▶ _Task brief_: Set the records down again in full, exactly as they are, apart from the images.

+++ Data to process +++

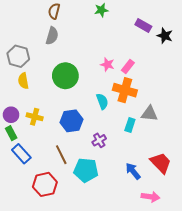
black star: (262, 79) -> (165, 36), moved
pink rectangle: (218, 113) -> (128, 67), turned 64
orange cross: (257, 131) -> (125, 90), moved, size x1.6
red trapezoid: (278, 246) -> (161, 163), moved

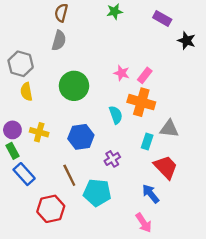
purple rectangle: (143, 26) -> (162, 19), moved
red trapezoid: (161, 163) -> (166, 167), moved
pink arrow: (150, 197) -> (144, 223), moved, turned 48

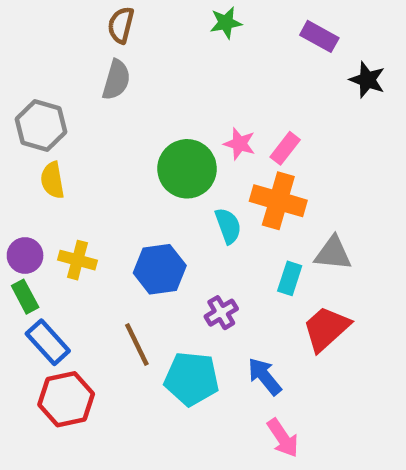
green circle: (74, 86) -> (187, 169), moved
red trapezoid: (166, 167) -> (326, 329), turned -88
blue arrow: (151, 194) -> (265, 376), moved
red hexagon: (51, 209) -> (66, 399), moved

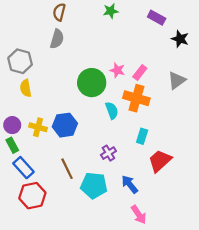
gray triangle: (333, 253) -> (177, 80), moved, turned -42
blue hexagon: (160, 269) -> (65, 125), moved

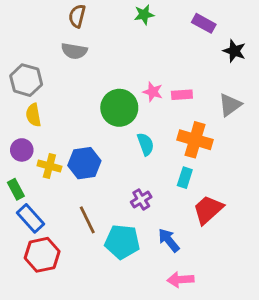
gray semicircle: (57, 39) -> (74, 51), turned 84
pink rectangle: (140, 72) -> (182, 95), turned 48
orange cross: (136, 98) -> (195, 140), moved
purple circle: (12, 125) -> (22, 150), moved
pink arrow: (139, 215) -> (180, 280), turned 120

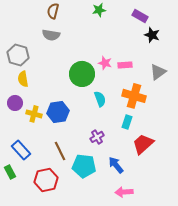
black star: (234, 51) -> (152, 35), moved
green rectangle: (16, 189) -> (10, 172), moved
red hexagon: (42, 255) -> (46, 180), moved

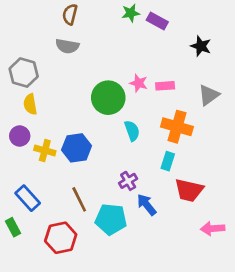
purple rectangle: (140, 16) -> (157, 21), moved
red trapezoid: (143, 144) -> (189, 190), turned -125
blue arrow: (116, 165) -> (147, 205), moved
pink arrow: (124, 192) -> (213, 229), moved

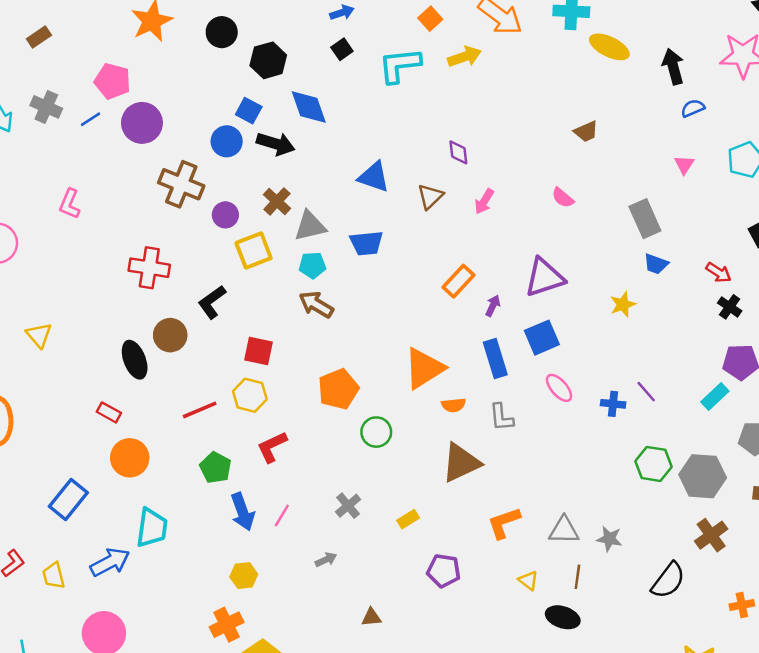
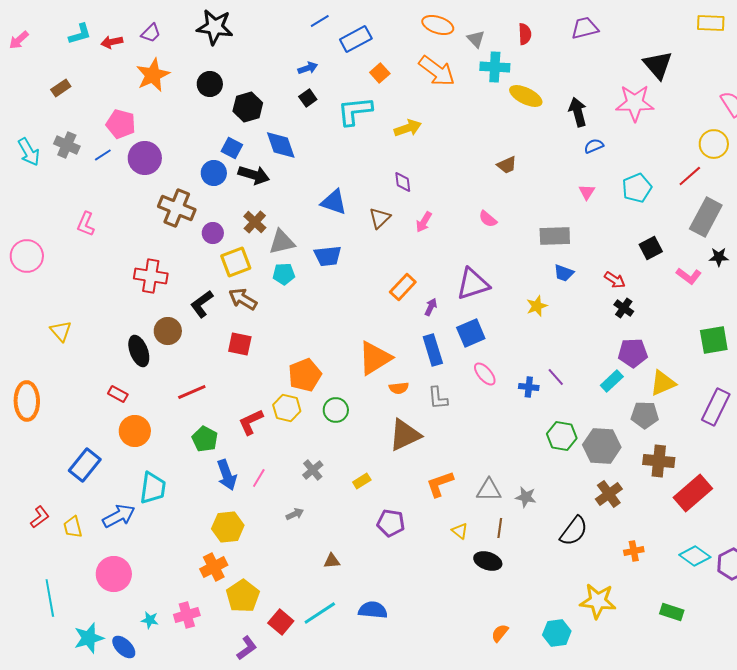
yellow arrow: (465, 57) -> (408, 128), moved
gray rectangle: (645, 219) -> (555, 236), turned -68
brown arrow: (316, 304) -> (243, 299), moved
yellow hexagon: (250, 395) -> (287, 408), moved
yellow hexagon: (244, 576) -> (228, 527), size x1.4

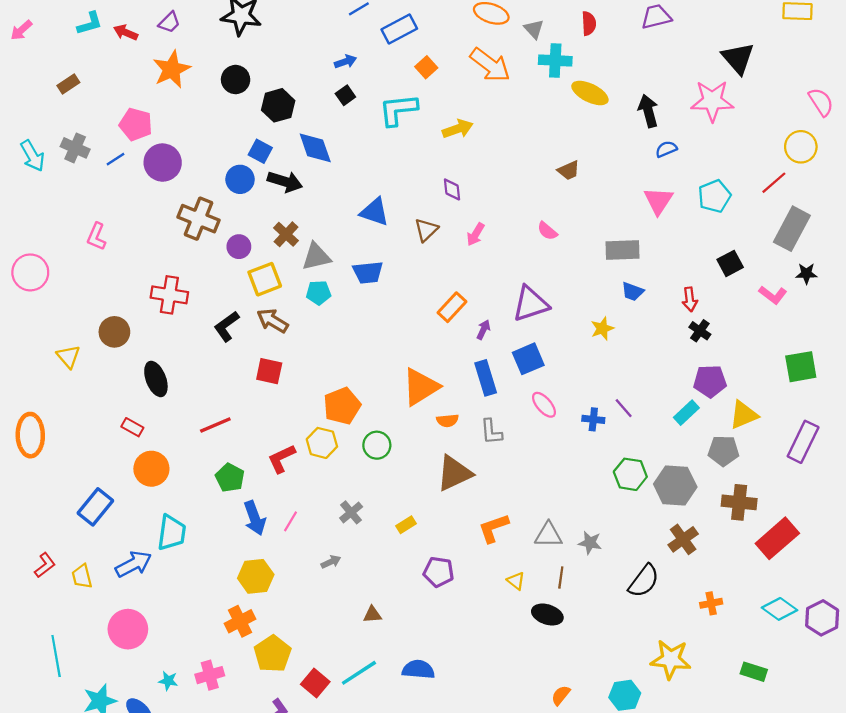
red arrow: (112, 42) -> (126, 32), turned 35
pink triangle: (587, 192) -> (658, 201), size x1.6
red arrow: (615, 280) -> (690, 299), turned 50
brown circle: (168, 331) -> (114, 332), moved

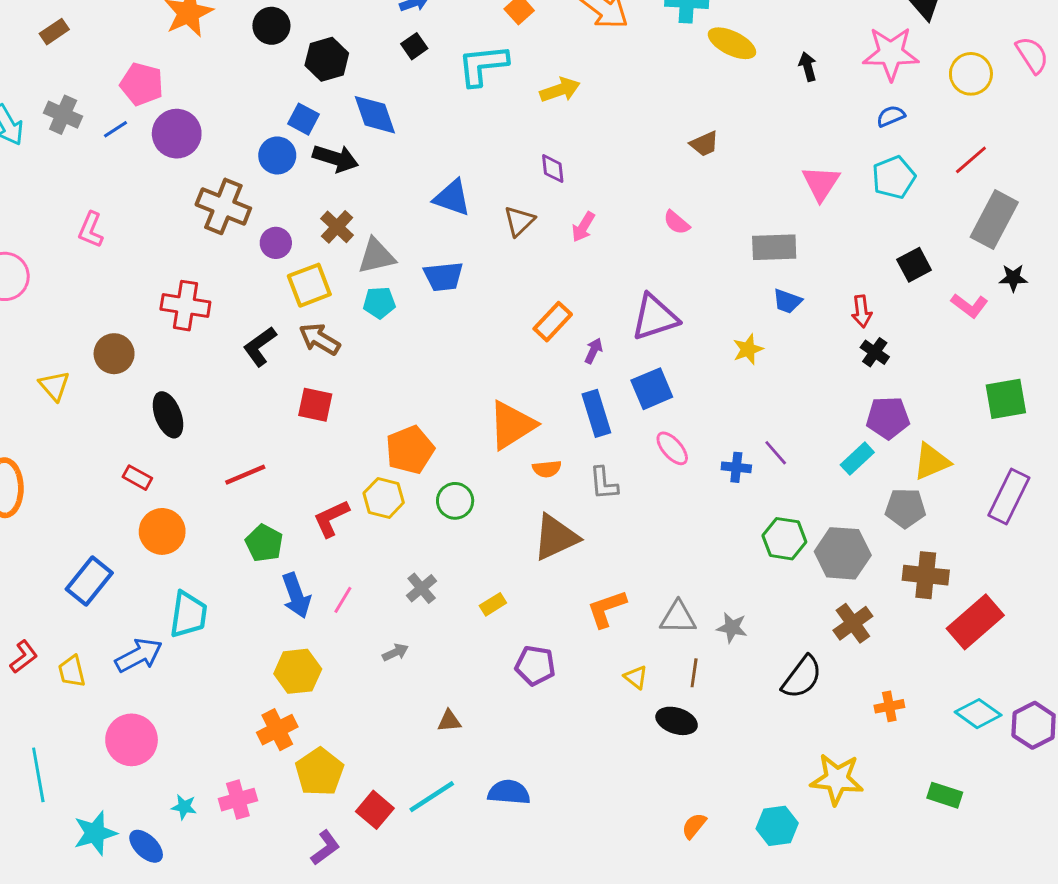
black arrow: (648, 111) -> (808, 67), size x0.7
yellow circle: (801, 147) -> (971, 74), moved
blue semicircle: (666, 149) -> (891, 116), moved

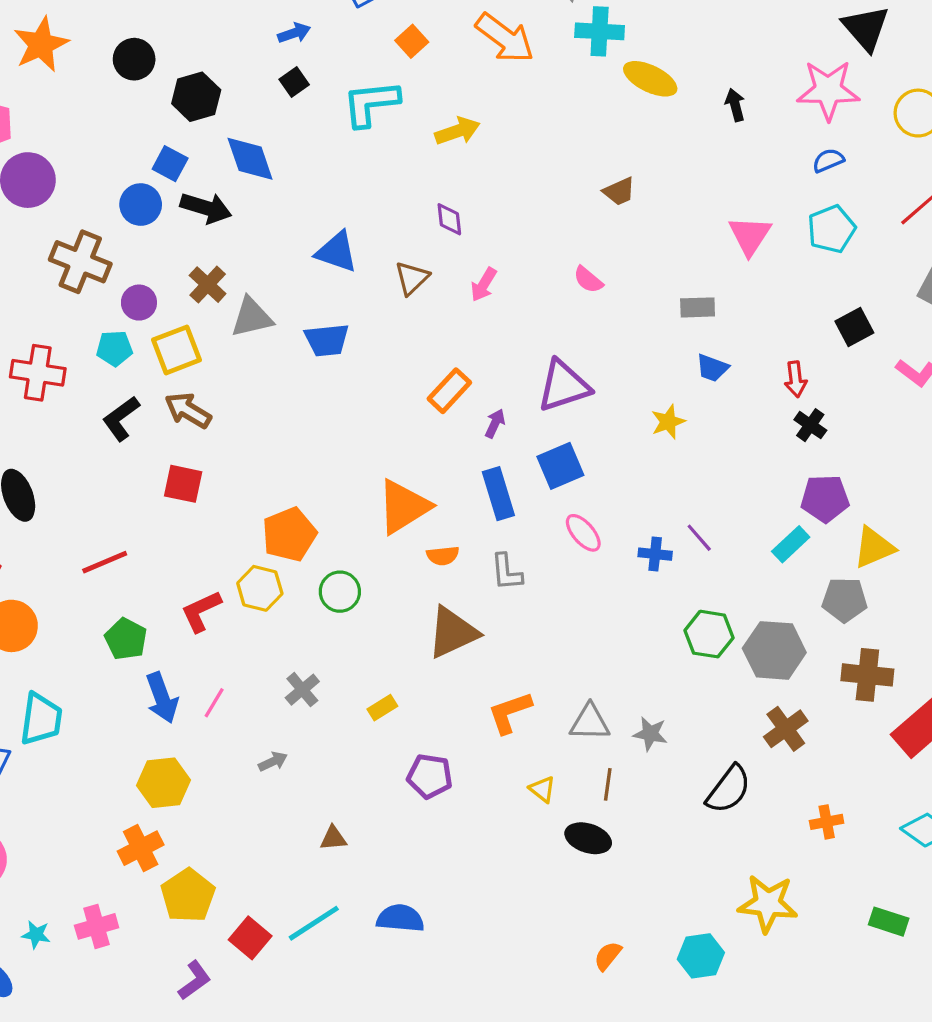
gray rectangle: (774, 247) -> (698, 307), size x0.7
cyan pentagon: (379, 303) -> (114, 348), moved

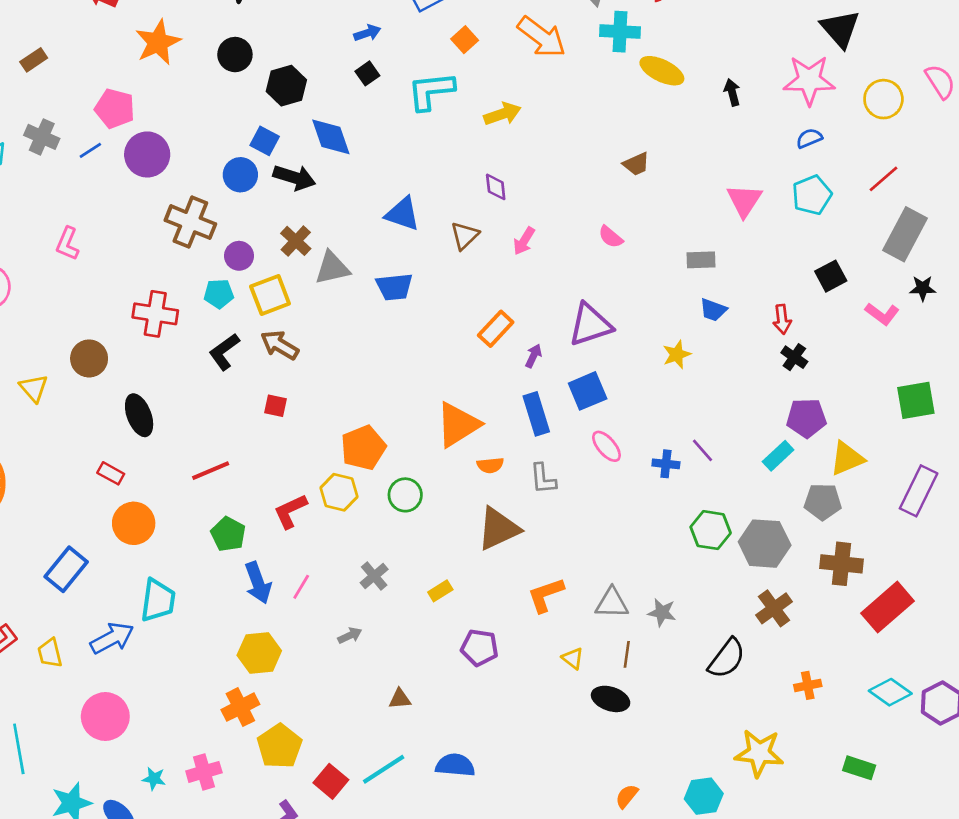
red square: (183, 484) -> (275, 406), size x0.7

+++

▶ _Exercise result_:
black star: (262, 79) -> (165, 36), moved
pink rectangle: (218, 113) -> (128, 67), turned 64
orange cross: (257, 131) -> (125, 90), moved, size x1.6
red trapezoid: (278, 246) -> (161, 163), moved

purple rectangle: (143, 26) -> (162, 19), moved
red trapezoid: (161, 163) -> (166, 167), moved
pink arrow: (150, 197) -> (144, 223), moved, turned 48

green circle: (74, 86) -> (187, 169), moved
red trapezoid: (166, 167) -> (326, 329), turned -88
blue arrow: (151, 194) -> (265, 376), moved
red hexagon: (51, 209) -> (66, 399), moved

gray triangle: (333, 253) -> (177, 80), moved, turned -42
blue hexagon: (160, 269) -> (65, 125), moved

gray semicircle: (57, 39) -> (74, 51), turned 84
pink rectangle: (140, 72) -> (182, 95), turned 48
orange cross: (136, 98) -> (195, 140), moved
purple circle: (12, 125) -> (22, 150), moved
pink arrow: (139, 215) -> (180, 280), turned 120

black star: (234, 51) -> (152, 35), moved
green rectangle: (16, 189) -> (10, 172), moved
red hexagon: (42, 255) -> (46, 180), moved

purple rectangle: (140, 16) -> (157, 21), moved
red trapezoid: (143, 144) -> (189, 190), turned -125
blue arrow: (116, 165) -> (147, 205), moved
pink arrow: (124, 192) -> (213, 229), moved

yellow arrow: (465, 57) -> (408, 128), moved
gray rectangle: (645, 219) -> (555, 236), turned -68
brown arrow: (316, 304) -> (243, 299), moved
yellow hexagon: (250, 395) -> (287, 408), moved
yellow hexagon: (244, 576) -> (228, 527), size x1.4

red arrow: (112, 42) -> (126, 32), turned 35
pink triangle: (587, 192) -> (658, 201), size x1.6
red arrow: (615, 280) -> (690, 299), turned 50
brown circle: (168, 331) -> (114, 332), moved

black arrow: (648, 111) -> (808, 67), size x0.7
yellow circle: (801, 147) -> (971, 74), moved
blue semicircle: (666, 149) -> (891, 116), moved

gray rectangle: (774, 247) -> (698, 307), size x0.7
cyan pentagon: (379, 303) -> (114, 348), moved

red square: (183, 484) -> (275, 406), size x0.7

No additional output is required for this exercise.